WHAT YOU ARE ASKED TO DO: Rewrite each of the following entries, replacing every occurrence of "highlighted by" with "marked by" and leaving all other wording unchanged. Omit the pictures from your version.

INPUT FOR THIS TASK:
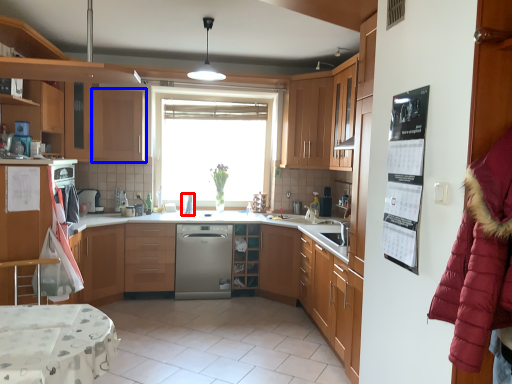
Question: Which point is closer to the camera, appliance (highlighted by a red box) or cabinetry (highlighted by a blue box)?

Choices:
 (A) appliance
 (B) cabinetry

Answer: (B)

RESULT:
Question: Which point is closer to the camera, appliance (marked by a red box) or cabinetry (marked by a blue box)?

Choices:
 (A) appliance
 (B) cabinetry

Answer: (B)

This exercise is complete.